Once you find the line with "yellow banana [491,263,552,300]" in the entries below, return exactly every line from it through the line with "yellow phone [384,62,460,88]".

= = =

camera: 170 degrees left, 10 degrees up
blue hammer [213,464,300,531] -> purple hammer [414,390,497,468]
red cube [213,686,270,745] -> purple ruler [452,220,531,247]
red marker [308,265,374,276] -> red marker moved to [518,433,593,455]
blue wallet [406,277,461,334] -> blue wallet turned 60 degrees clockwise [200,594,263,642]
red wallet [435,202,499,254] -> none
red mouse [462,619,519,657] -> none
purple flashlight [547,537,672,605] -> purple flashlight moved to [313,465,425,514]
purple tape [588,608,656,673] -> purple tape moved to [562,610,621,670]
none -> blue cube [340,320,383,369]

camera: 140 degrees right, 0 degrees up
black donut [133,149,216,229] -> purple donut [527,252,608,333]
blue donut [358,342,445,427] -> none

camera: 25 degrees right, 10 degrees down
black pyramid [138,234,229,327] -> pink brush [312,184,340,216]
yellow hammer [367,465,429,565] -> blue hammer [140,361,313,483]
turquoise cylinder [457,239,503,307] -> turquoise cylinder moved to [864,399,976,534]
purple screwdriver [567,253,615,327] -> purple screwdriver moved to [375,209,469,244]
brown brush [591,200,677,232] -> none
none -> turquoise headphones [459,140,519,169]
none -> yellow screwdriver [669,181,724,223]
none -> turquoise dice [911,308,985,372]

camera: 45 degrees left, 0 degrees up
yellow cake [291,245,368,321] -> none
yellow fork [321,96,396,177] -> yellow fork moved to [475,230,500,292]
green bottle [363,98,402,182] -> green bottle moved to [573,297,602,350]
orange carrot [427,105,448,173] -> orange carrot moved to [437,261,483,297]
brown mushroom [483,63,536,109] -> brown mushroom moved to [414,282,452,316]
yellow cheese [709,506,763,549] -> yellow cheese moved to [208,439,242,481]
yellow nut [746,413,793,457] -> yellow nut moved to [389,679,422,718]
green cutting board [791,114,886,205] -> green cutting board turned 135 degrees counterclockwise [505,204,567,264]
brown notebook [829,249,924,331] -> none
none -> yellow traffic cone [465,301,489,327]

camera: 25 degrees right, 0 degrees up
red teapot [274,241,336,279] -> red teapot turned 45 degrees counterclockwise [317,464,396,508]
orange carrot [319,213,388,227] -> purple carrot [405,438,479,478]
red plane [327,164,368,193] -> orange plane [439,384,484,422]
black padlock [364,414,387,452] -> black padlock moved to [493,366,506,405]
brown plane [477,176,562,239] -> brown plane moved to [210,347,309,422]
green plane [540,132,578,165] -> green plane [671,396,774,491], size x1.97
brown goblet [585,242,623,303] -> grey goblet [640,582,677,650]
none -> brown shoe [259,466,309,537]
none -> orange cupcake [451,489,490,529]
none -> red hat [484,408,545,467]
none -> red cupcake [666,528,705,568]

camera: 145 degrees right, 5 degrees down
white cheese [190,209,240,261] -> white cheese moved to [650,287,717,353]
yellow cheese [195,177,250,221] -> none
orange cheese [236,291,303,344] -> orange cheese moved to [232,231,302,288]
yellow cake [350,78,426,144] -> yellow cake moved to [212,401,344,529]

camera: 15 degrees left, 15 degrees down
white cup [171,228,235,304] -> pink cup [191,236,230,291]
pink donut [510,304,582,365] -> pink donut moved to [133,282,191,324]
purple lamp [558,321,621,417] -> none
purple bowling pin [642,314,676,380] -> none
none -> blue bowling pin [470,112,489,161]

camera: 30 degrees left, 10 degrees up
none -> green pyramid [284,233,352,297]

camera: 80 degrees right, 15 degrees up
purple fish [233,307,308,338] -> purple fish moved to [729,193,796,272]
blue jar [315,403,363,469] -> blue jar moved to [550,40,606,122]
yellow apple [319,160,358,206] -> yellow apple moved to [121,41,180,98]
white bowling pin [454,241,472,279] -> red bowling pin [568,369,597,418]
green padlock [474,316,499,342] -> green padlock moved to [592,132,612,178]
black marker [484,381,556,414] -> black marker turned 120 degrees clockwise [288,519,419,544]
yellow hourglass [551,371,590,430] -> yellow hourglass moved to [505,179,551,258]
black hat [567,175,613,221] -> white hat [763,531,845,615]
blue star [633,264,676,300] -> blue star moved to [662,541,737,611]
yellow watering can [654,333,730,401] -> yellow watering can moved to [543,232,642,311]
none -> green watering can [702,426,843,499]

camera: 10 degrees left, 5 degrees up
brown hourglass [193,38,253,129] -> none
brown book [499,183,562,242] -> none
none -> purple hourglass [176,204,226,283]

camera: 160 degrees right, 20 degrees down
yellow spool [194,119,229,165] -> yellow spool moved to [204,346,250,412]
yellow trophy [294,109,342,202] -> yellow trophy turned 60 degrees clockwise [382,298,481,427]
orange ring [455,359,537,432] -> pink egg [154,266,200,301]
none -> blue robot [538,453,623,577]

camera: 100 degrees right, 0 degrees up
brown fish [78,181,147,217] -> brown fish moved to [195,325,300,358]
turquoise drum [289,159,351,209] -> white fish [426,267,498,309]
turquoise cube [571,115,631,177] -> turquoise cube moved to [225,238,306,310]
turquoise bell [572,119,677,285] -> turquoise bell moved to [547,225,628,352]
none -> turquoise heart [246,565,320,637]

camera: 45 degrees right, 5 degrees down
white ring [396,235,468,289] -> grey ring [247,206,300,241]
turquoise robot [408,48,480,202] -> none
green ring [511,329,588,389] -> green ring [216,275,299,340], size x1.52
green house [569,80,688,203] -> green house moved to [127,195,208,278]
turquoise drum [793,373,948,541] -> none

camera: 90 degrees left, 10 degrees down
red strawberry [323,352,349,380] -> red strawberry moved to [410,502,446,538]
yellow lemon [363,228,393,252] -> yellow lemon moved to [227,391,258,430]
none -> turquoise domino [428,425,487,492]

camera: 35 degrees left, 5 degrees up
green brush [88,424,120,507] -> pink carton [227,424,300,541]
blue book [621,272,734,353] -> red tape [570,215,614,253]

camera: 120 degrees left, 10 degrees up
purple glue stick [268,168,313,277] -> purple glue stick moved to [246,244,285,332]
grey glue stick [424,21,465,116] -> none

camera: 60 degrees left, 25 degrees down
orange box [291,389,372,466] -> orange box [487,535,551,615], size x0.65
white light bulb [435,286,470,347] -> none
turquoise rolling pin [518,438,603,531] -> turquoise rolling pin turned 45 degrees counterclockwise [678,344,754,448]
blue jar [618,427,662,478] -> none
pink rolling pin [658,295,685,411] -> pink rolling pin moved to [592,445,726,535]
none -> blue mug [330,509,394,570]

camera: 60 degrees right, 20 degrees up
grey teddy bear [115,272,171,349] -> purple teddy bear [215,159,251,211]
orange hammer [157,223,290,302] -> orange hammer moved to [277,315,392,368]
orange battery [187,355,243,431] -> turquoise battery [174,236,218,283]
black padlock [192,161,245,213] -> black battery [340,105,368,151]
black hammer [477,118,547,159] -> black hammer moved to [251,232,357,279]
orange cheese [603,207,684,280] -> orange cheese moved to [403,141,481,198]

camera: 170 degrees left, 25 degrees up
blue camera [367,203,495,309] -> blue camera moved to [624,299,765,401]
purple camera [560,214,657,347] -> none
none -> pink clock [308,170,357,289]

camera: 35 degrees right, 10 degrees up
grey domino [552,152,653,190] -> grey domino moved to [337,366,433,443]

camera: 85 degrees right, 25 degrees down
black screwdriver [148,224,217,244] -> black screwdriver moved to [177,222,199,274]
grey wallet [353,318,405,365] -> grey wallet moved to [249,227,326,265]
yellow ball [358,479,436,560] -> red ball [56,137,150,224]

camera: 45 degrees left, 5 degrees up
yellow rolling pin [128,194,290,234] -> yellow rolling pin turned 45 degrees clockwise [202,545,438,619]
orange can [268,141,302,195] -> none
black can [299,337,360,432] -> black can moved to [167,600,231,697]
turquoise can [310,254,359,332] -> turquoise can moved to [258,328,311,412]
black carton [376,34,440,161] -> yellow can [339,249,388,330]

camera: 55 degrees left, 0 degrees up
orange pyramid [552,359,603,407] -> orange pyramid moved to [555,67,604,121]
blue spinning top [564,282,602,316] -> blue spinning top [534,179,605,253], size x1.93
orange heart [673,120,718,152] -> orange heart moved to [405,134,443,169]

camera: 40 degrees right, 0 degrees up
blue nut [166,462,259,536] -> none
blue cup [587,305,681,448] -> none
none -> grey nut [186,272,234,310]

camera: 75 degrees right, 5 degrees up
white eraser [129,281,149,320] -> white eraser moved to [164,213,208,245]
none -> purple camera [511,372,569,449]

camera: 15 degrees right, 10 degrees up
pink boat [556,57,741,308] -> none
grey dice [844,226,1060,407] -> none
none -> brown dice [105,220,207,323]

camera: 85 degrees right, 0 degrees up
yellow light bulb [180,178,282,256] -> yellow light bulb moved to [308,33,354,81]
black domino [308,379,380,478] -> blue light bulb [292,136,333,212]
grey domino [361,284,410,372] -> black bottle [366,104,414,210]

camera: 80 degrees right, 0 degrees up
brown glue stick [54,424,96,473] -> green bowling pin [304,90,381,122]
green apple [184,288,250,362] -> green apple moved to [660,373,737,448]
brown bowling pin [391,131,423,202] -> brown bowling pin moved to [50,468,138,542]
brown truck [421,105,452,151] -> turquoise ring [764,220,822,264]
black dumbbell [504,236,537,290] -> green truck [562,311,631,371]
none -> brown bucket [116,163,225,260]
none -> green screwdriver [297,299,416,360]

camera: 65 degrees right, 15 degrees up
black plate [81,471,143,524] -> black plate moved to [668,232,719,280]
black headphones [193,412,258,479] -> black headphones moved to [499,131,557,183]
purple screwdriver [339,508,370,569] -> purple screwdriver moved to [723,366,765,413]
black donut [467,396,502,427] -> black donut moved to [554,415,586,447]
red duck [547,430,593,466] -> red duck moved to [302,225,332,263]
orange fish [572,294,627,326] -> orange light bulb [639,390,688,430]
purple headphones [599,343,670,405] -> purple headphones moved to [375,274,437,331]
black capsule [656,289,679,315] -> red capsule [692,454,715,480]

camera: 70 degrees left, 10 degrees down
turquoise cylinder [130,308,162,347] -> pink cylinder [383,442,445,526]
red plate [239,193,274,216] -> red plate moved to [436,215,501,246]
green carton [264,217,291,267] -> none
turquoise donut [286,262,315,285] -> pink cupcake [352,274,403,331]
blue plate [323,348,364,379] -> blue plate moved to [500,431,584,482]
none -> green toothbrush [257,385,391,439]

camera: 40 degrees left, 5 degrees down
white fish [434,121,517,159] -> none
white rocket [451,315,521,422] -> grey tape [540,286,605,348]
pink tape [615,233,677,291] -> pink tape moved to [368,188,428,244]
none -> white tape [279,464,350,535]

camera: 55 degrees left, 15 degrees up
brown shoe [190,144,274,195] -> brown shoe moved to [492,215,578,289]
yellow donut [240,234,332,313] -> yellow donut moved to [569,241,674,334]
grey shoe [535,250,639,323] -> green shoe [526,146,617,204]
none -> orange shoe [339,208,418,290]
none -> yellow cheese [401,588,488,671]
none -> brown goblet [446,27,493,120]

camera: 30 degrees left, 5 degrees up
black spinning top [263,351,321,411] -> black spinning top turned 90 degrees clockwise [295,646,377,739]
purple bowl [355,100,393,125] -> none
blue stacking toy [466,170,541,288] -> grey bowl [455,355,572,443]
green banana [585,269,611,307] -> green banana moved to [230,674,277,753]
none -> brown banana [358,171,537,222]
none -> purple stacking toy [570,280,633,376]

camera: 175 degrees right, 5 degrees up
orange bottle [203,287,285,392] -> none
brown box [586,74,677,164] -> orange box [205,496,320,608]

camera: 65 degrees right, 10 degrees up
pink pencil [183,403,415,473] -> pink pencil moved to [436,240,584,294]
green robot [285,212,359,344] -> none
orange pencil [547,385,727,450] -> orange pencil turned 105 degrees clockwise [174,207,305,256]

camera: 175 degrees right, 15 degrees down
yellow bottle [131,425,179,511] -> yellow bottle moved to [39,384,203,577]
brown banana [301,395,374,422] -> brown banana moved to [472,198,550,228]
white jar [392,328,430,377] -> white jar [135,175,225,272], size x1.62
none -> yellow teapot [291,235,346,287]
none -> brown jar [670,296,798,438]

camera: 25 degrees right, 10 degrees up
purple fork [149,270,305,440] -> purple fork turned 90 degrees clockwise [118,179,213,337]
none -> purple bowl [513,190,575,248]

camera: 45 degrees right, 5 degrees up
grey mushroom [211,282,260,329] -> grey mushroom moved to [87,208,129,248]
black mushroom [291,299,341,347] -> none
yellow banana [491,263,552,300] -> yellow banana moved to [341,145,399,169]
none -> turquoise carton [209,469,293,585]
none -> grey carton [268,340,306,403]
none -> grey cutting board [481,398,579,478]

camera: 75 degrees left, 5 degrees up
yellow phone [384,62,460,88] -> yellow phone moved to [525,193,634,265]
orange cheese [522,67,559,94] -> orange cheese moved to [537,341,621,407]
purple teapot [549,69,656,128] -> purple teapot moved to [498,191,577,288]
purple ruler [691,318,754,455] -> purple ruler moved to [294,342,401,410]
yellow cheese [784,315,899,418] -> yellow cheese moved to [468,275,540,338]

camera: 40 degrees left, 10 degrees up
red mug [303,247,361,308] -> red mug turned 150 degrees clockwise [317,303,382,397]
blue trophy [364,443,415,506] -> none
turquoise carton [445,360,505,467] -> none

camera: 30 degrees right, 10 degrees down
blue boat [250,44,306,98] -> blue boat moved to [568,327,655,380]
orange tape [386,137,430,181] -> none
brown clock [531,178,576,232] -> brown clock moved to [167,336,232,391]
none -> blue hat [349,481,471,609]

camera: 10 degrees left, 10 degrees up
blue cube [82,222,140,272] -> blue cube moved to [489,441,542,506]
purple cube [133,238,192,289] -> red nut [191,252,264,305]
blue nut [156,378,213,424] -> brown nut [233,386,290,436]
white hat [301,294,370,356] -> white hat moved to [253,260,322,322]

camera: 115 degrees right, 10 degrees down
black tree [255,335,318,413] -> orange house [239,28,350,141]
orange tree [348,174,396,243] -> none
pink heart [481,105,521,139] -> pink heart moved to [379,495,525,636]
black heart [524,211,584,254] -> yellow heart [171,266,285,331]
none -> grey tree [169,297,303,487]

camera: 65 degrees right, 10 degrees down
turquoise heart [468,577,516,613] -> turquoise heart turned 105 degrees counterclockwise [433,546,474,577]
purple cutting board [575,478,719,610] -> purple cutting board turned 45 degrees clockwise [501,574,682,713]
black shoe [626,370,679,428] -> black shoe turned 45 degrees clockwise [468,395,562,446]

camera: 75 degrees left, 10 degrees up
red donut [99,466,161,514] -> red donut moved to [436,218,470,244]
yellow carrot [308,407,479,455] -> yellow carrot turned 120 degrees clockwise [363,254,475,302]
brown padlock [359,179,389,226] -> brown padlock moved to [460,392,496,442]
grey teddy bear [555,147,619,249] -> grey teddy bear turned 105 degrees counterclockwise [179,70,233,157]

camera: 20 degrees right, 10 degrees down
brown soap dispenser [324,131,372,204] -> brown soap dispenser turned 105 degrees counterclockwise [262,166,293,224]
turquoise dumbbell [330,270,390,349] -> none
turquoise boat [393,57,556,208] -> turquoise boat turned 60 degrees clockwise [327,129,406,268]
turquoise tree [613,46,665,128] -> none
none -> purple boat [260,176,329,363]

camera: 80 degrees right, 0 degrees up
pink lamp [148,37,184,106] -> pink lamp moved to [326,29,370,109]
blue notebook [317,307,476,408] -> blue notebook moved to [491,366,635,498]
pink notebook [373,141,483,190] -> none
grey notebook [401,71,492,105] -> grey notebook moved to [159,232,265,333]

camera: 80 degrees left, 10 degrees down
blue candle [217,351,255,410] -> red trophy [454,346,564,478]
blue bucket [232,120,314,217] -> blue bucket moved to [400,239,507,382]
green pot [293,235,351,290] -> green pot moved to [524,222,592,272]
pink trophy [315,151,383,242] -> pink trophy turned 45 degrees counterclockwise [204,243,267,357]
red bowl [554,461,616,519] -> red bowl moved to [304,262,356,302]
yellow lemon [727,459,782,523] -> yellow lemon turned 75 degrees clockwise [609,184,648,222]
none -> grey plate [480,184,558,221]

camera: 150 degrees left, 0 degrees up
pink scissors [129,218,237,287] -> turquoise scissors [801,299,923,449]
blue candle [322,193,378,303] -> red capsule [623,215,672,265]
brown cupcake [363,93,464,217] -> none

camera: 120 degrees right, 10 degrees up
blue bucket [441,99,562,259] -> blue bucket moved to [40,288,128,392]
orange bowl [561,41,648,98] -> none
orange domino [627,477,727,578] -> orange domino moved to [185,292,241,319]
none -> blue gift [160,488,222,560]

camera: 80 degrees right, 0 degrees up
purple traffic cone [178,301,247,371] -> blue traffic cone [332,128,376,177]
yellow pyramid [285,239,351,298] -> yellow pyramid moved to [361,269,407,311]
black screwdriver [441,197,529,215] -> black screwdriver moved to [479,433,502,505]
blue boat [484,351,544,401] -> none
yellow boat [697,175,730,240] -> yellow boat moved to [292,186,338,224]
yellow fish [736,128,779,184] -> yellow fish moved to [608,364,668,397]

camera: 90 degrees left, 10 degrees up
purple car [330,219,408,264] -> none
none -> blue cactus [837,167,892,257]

= = =

> **RESPONSE FOR THIS EXERCISE**
yellow banana [491,263,552,300] -> yellow banana moved to [341,145,399,169]
none -> turquoise carton [209,469,293,585]
none -> grey carton [268,340,306,403]
none -> grey cutting board [481,398,579,478]

camera: 75 degrees left, 5 degrees up
yellow phone [384,62,460,88] -> yellow phone moved to [525,193,634,265]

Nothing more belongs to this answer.